Data extract —
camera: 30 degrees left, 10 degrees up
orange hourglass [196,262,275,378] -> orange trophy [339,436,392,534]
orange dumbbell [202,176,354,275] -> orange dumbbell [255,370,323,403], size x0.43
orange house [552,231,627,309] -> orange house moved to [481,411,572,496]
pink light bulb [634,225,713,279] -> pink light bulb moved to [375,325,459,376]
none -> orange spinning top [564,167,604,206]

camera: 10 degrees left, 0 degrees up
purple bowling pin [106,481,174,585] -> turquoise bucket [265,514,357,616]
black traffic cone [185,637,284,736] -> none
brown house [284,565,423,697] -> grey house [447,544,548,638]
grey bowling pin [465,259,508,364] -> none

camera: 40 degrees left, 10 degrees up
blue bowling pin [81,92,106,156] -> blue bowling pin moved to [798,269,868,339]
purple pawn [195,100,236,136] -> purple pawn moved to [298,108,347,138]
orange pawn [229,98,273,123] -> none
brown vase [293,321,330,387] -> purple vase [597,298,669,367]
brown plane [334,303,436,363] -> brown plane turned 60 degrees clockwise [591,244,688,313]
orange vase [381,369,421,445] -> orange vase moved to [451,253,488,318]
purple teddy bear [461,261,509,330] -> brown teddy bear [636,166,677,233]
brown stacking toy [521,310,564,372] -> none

Work item —
All entries are to be reproduced verbatim, with none omitted.

Response area —
camera: 30 degrees left, 10 degrees up
orange hourglass [196,262,275,378] -> orange trophy [339,436,392,534]
orange dumbbell [202,176,354,275] -> orange dumbbell [255,370,323,403], size x0.43
orange house [552,231,627,309] -> orange house moved to [481,411,572,496]
pink light bulb [634,225,713,279] -> pink light bulb moved to [375,325,459,376]
none -> orange spinning top [564,167,604,206]

camera: 10 degrees left, 0 degrees up
purple bowling pin [106,481,174,585] -> turquoise bucket [265,514,357,616]
black traffic cone [185,637,284,736] -> none
brown house [284,565,423,697] -> grey house [447,544,548,638]
grey bowling pin [465,259,508,364] -> none

camera: 40 degrees left, 10 degrees up
blue bowling pin [81,92,106,156] -> blue bowling pin moved to [798,269,868,339]
purple pawn [195,100,236,136] -> purple pawn moved to [298,108,347,138]
orange pawn [229,98,273,123] -> none
brown vase [293,321,330,387] -> purple vase [597,298,669,367]
brown plane [334,303,436,363] -> brown plane turned 60 degrees clockwise [591,244,688,313]
orange vase [381,369,421,445] -> orange vase moved to [451,253,488,318]
purple teddy bear [461,261,509,330] -> brown teddy bear [636,166,677,233]
brown stacking toy [521,310,564,372] -> none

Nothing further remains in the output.